> EXERCISE INPUT
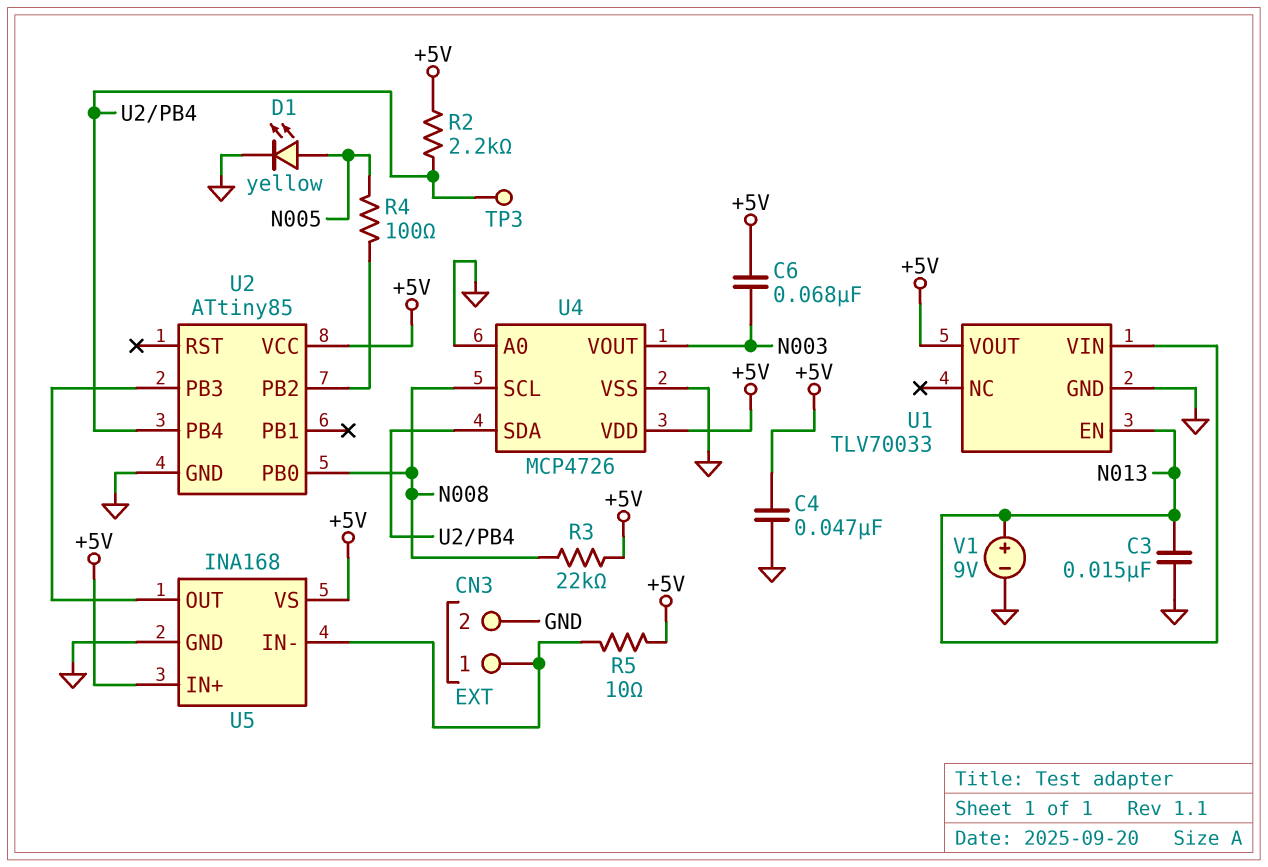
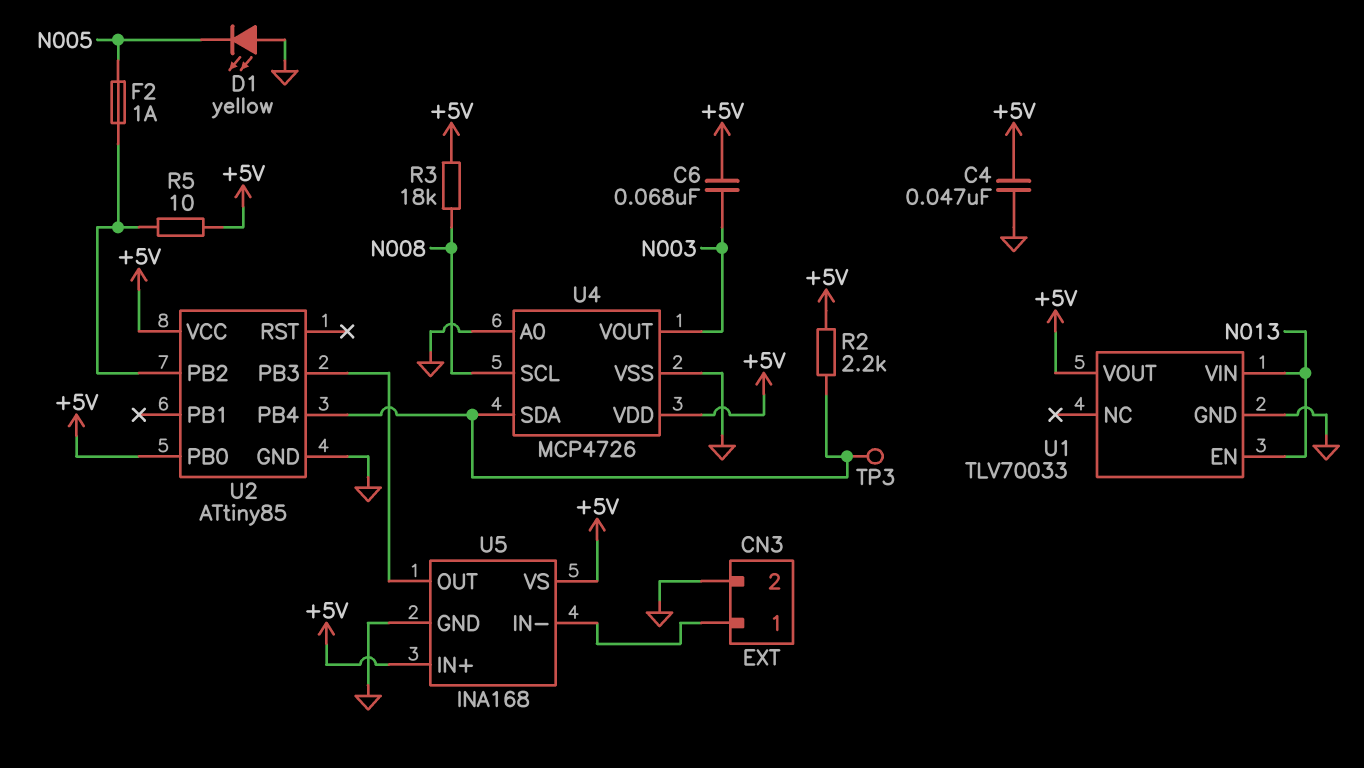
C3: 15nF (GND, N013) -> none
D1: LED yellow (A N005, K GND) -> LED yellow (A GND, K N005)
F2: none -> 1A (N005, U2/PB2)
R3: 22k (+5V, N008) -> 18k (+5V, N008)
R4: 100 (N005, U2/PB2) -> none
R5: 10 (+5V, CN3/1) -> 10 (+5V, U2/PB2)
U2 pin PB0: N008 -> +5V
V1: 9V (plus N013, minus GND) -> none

==

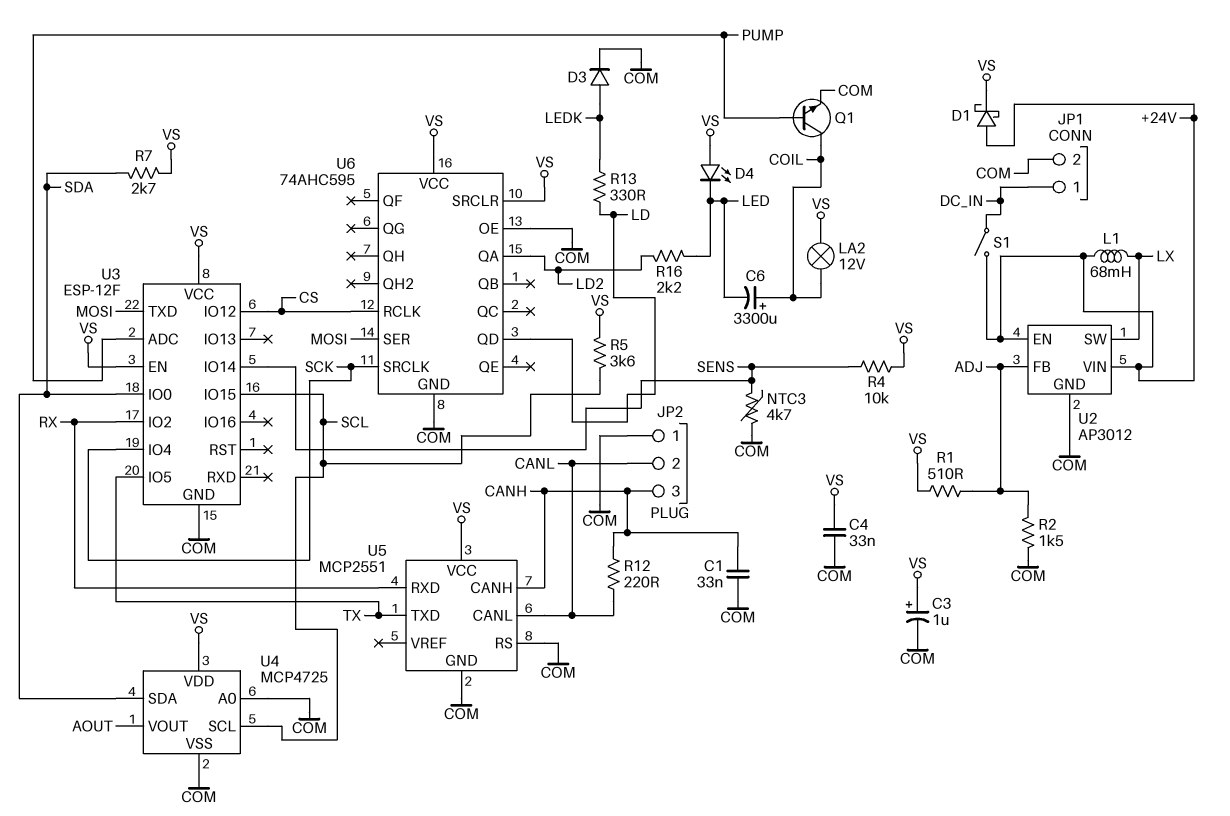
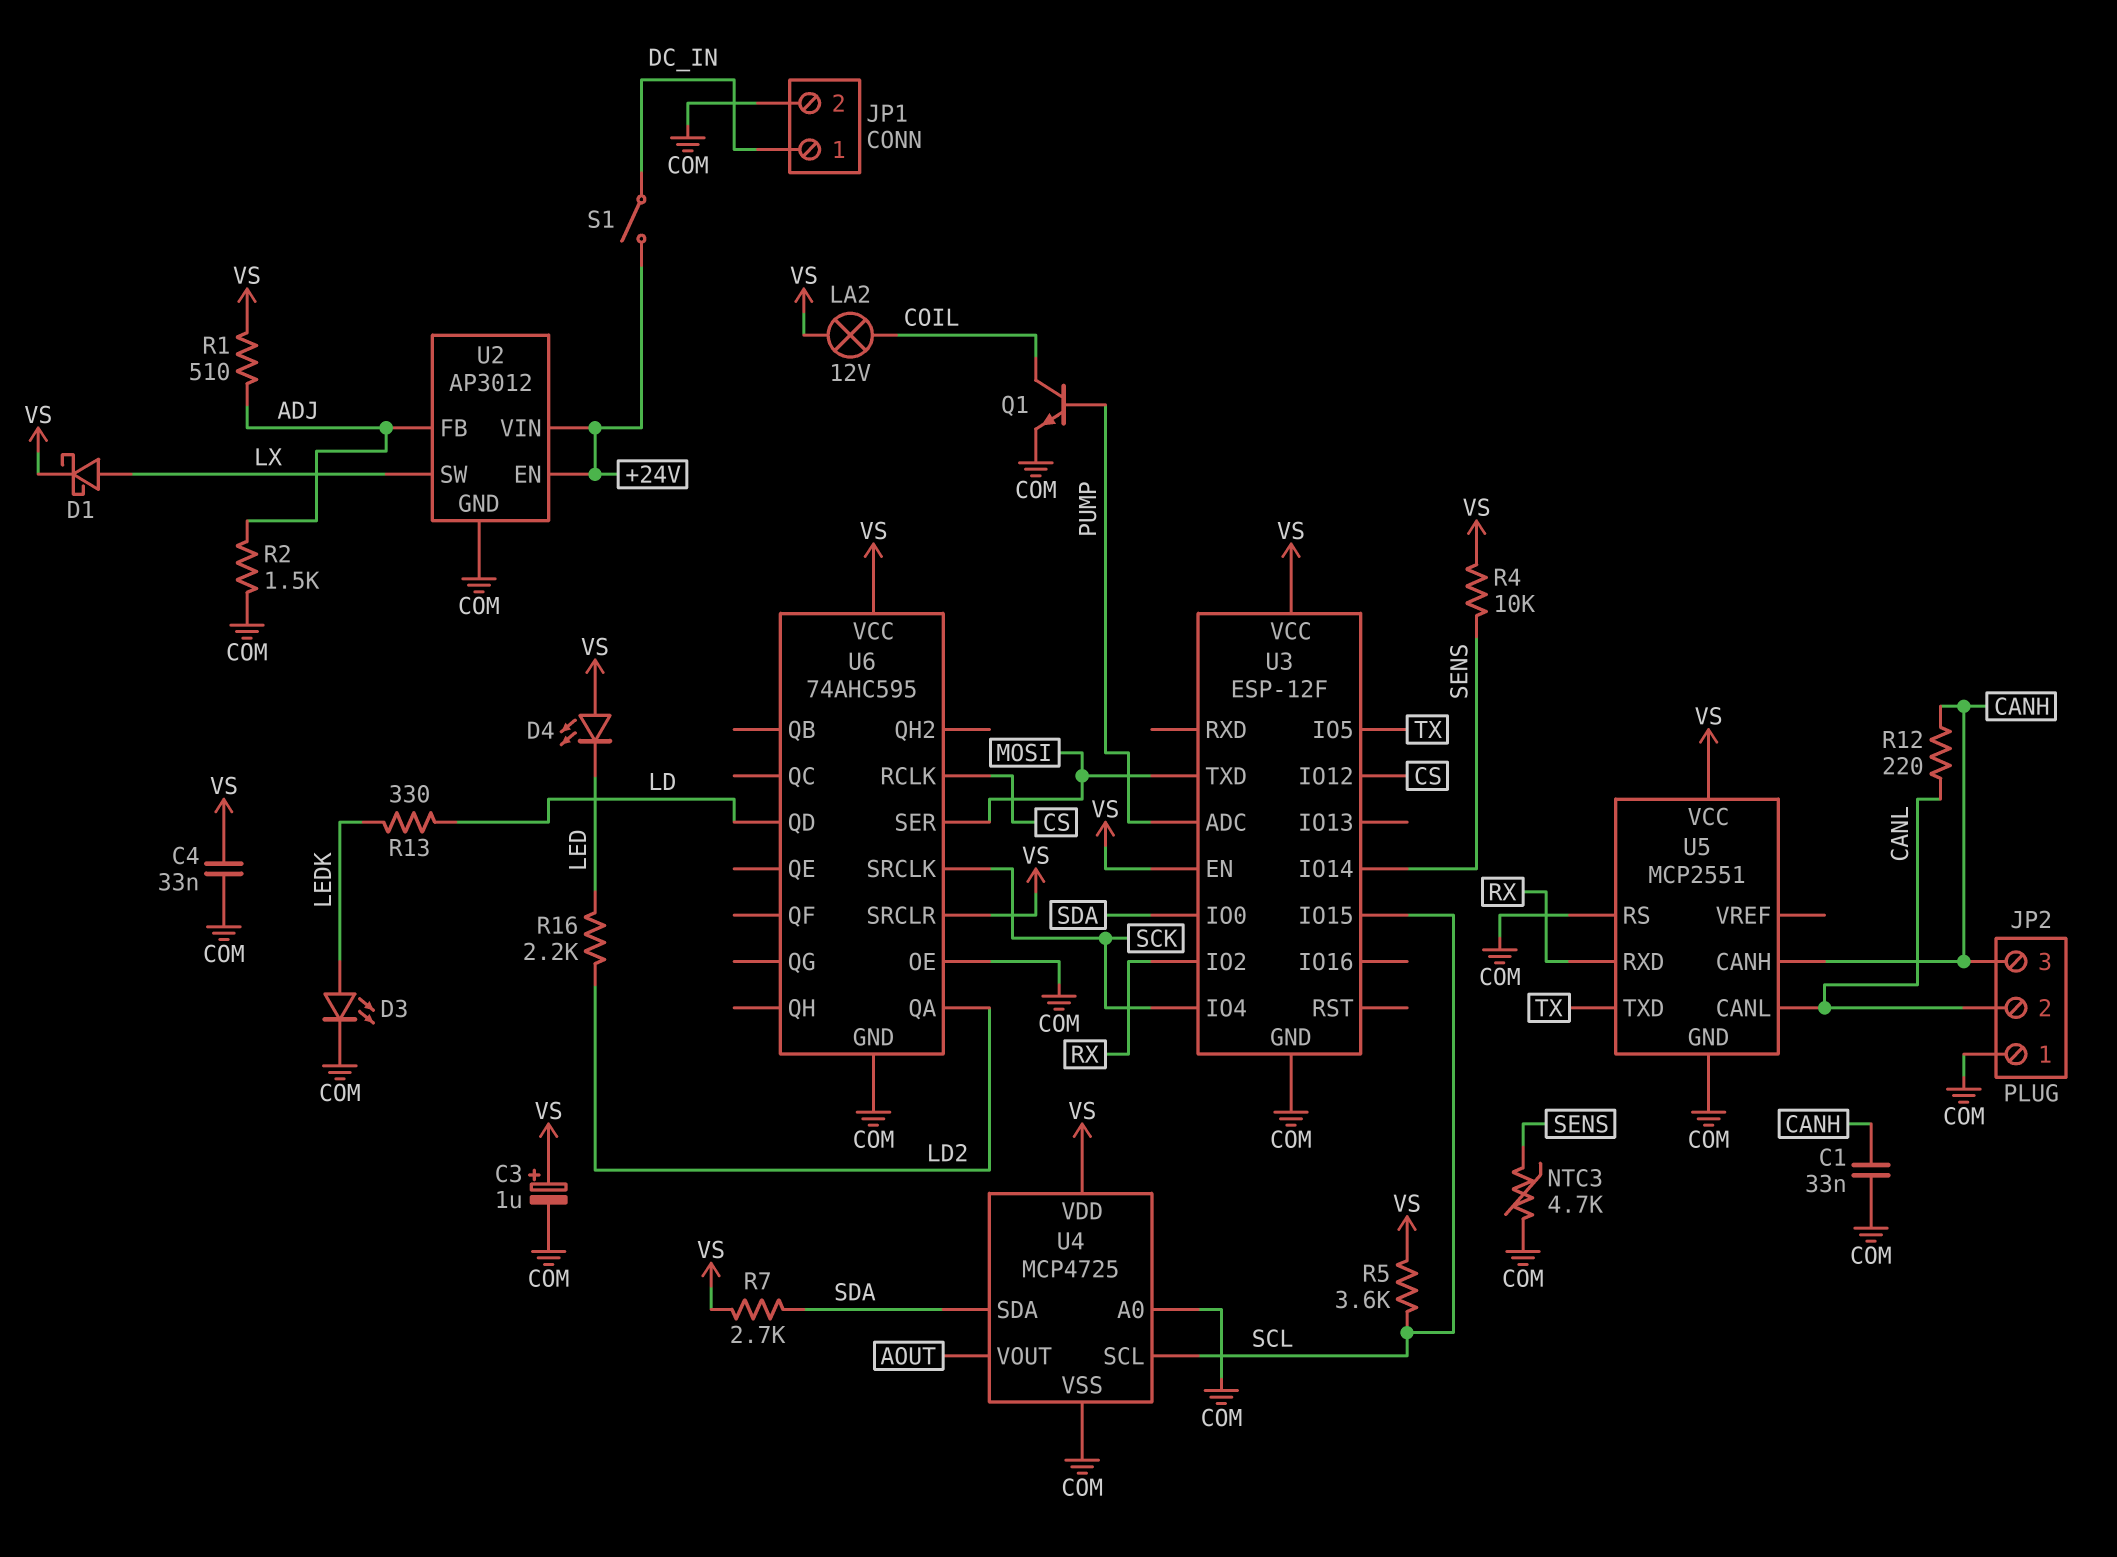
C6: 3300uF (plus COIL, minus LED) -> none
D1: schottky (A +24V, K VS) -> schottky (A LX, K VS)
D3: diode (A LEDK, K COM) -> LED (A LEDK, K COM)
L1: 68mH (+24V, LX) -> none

> WORK TASK
Of all the lines in the records, how many have the word "plus"? Write only the number.

> WRITTEN ANSWER
2